---------- Given records ----------

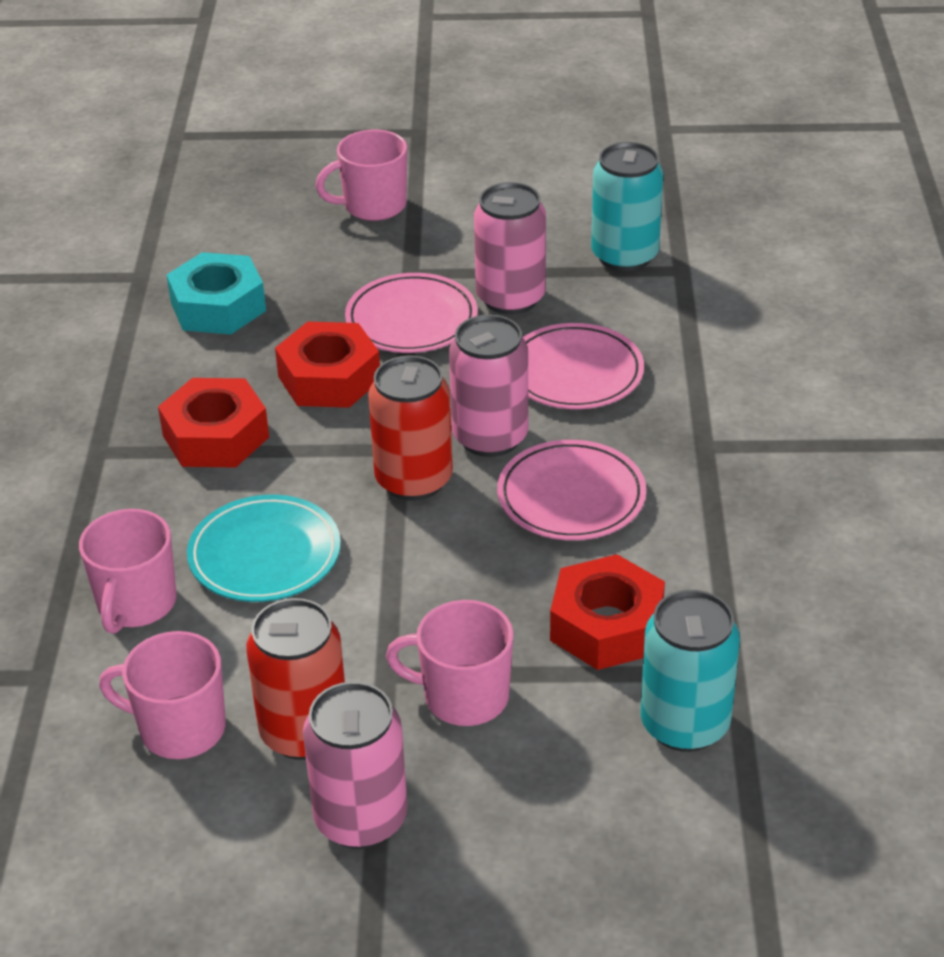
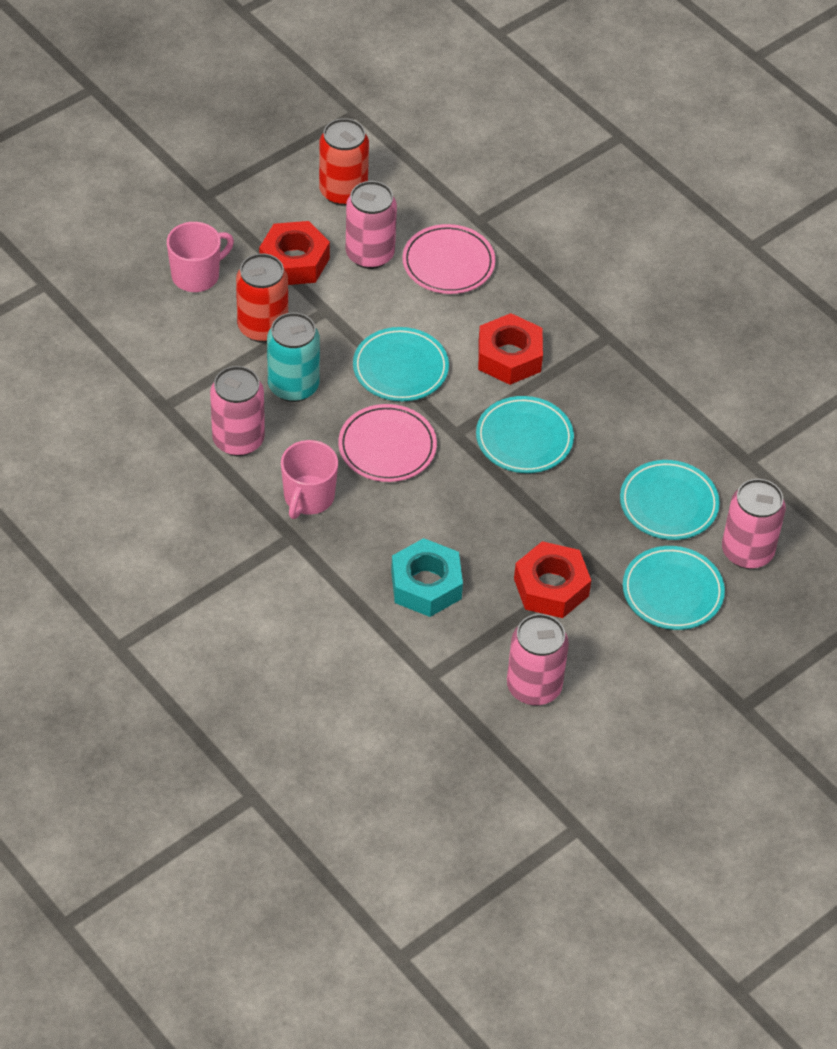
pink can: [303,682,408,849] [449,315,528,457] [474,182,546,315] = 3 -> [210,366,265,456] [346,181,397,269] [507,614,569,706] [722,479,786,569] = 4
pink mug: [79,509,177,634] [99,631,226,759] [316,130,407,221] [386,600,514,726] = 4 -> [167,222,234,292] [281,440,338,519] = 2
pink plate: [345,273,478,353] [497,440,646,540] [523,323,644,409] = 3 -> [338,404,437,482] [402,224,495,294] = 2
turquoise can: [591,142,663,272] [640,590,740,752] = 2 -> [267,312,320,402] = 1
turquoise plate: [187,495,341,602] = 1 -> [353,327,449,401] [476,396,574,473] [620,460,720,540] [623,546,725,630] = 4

----------

Required action.
Return every entry above word for word, and include no images.

Result of this exercise.
pink can: [303,682,408,849] [449,315,528,457] [474,182,546,315] = 3 -> [210,366,265,456] [346,181,397,269] [507,614,569,706] [722,479,786,569] = 4
pink mug: [79,509,177,634] [99,631,226,759] [316,130,407,221] [386,600,514,726] = 4 -> [167,222,234,292] [281,440,338,519] = 2
pink plate: [345,273,478,353] [497,440,646,540] [523,323,644,409] = 3 -> [338,404,437,482] [402,224,495,294] = 2
turquoise can: [591,142,663,272] [640,590,740,752] = 2 -> [267,312,320,402] = 1
turquoise plate: [187,495,341,602] = 1 -> [353,327,449,401] [476,396,574,473] [620,460,720,540] [623,546,725,630] = 4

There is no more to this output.